▸ **Scene comparison data**:
'''

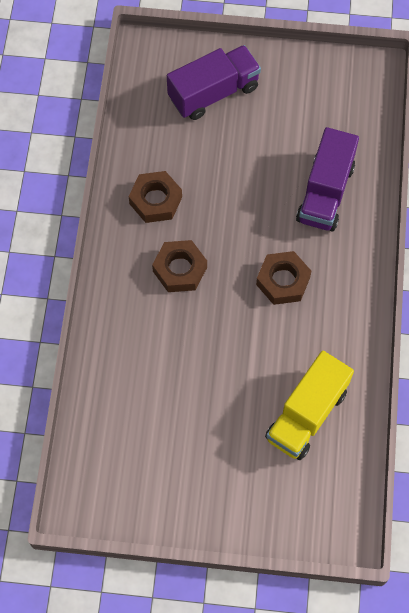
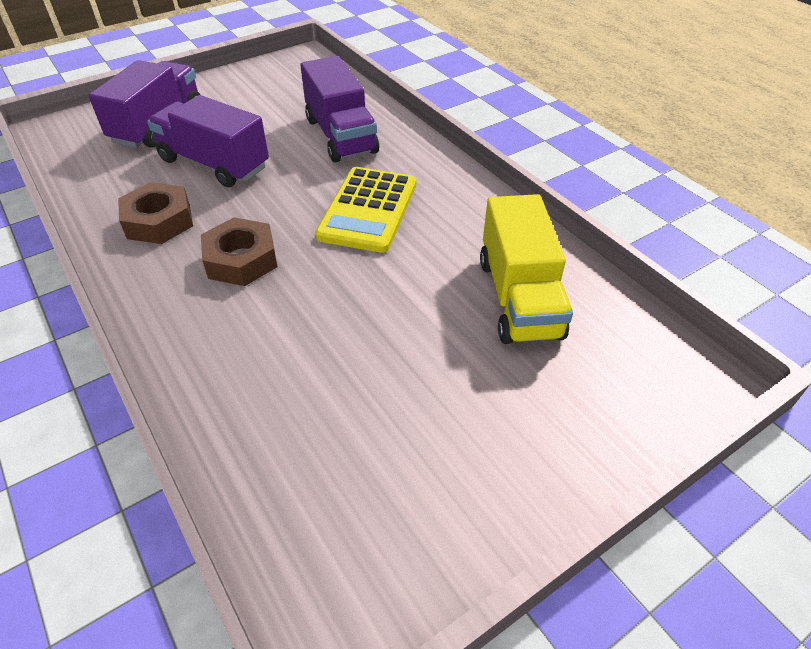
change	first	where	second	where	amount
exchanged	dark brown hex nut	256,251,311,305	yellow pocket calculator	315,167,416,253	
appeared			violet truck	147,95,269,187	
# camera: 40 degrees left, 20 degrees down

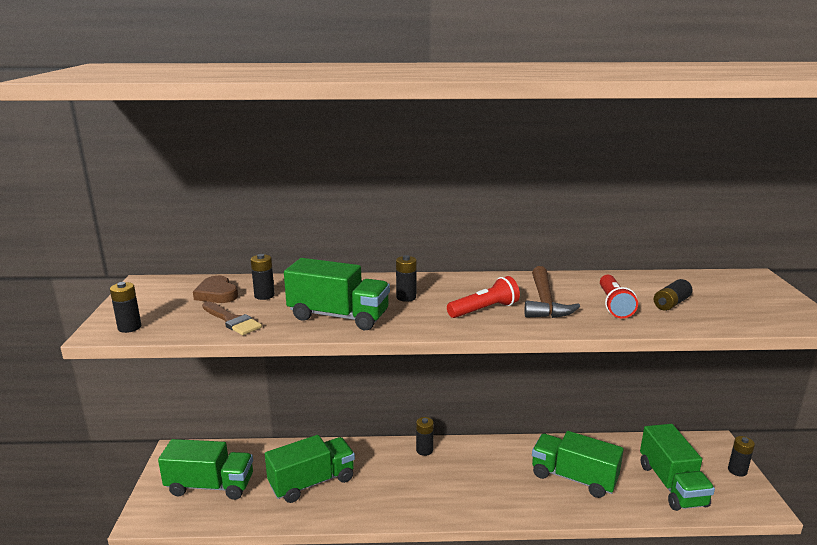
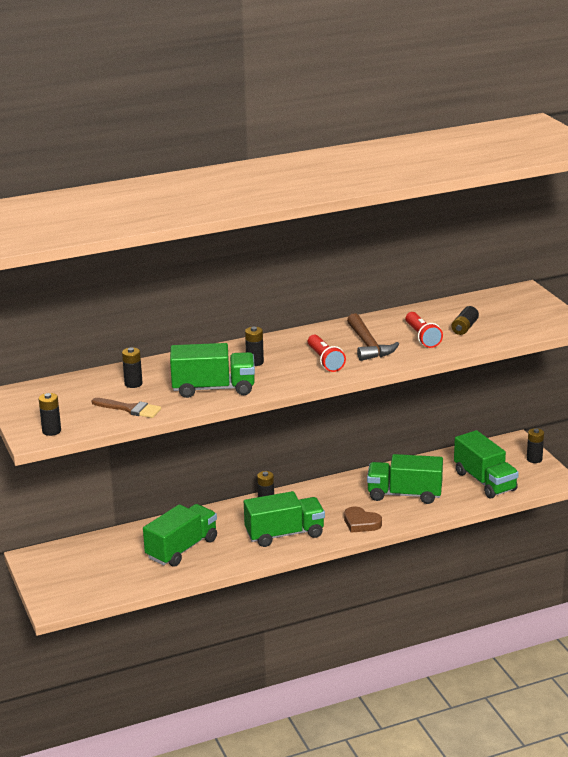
change	first	where	second	where	amount
relocated	leaf-green truck	158,439,253,500		244,491,325,547	
relocated	dark brown heart	193,276,238,303		344,506,382,533	
spun	red flashlight	447,276,520,318		308,335,346,372	120 degrees clockwise
# camera: 20 degrees left, 5 degrees up

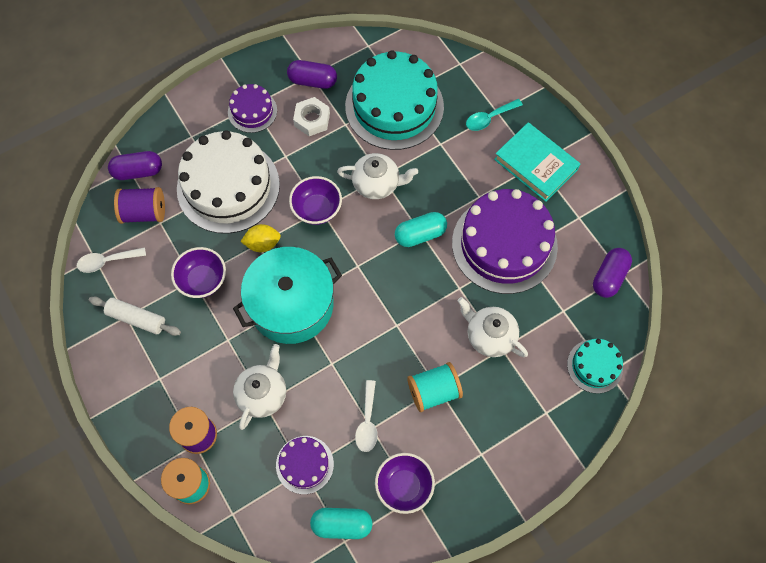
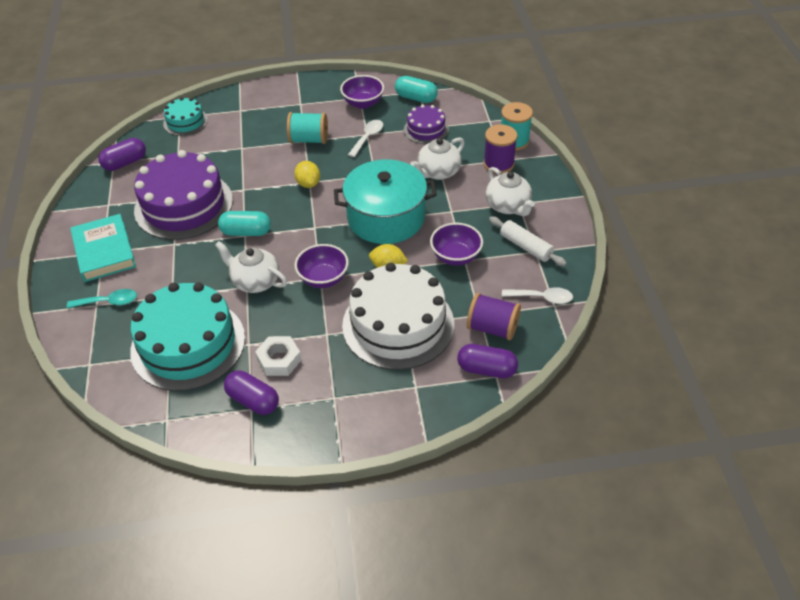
change	first	where	second	where	amount
missing	violet gateau	228,84,277,133			
relocated	snow-white tea pot	458,297,528,357		486,167,535,216	
appeared			yellow lemon	294,161,320,188	
# camera: 155 degrees left, 20 degrees down

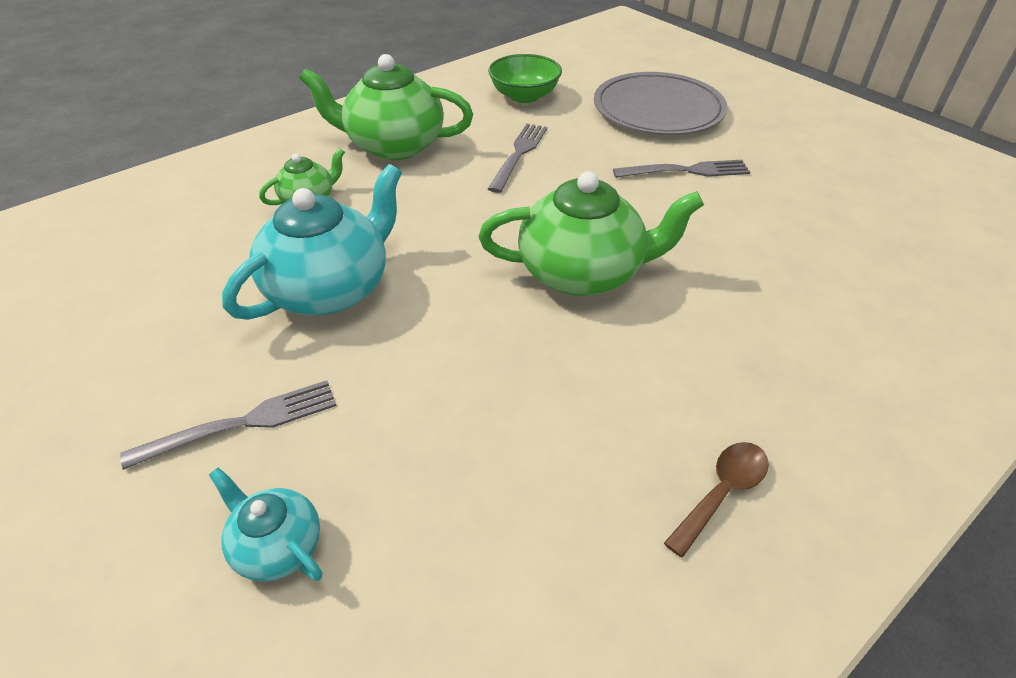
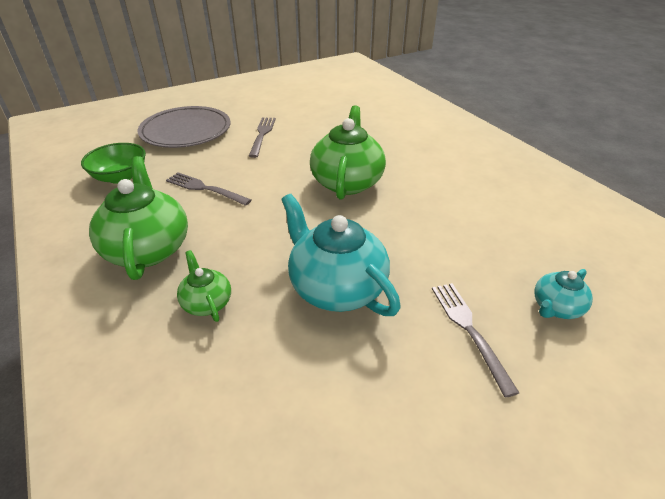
change	first	where	second	where	amount
spun	leaf-green tea pot	299,54,473,160		89,156,188,280	150 degrees clockwise
missing	dark brown tablespoon	664,442,769,558			
# camera: 80 degrees left, 5 degrees down

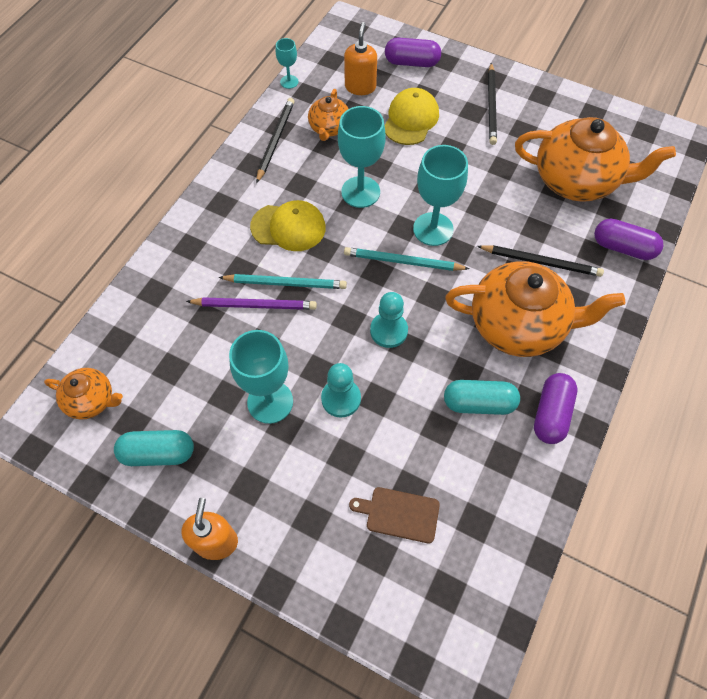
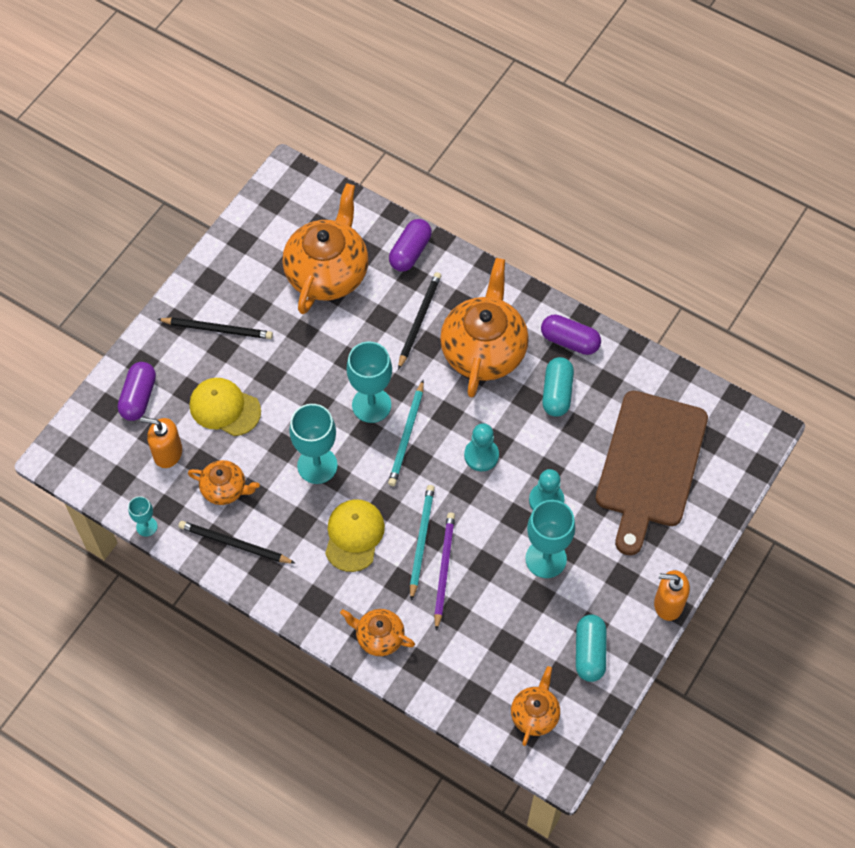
change	first	where	second	where	amount
size	dark brown bread board	349,487,440,543		596,391,708,555	x2.43
appeared			orange-coloured tea pot	340,609,415,656	
# camera: 85 degrees left, 0 degrees up

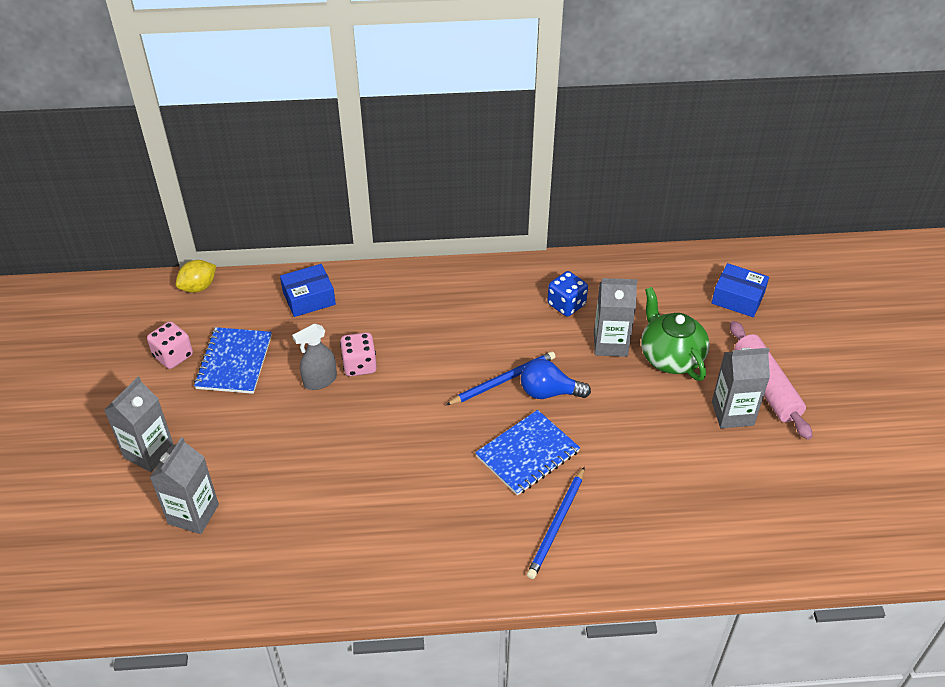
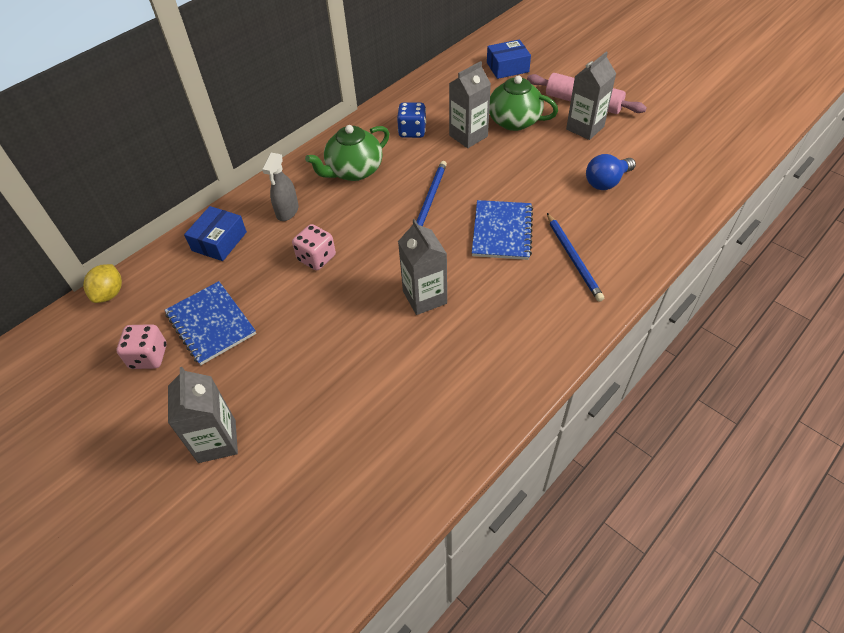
change	first	where	second	where	amount
relocated	gray carton	150,437,219,534		398,219,447,315	
relocated	gray spray cleaner	292,324,337,390		262,153,298,221	
relocated	blue bulb	521,359,591,399		586,154,636,190	
appeared			leaf-green tea pot	305,125,389,181	
# camera: 40 degrees left, 5 degrees up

'''

▸ **What you have to do**: After identifying the lines above that contain "yellow", copy each one.

▸ **Answer below**:
exchanged	dark brown hex nut	256,251,311,305	yellow pocket calculator	315,167,416,253	
appeared			yellow lemon	294,161,320,188	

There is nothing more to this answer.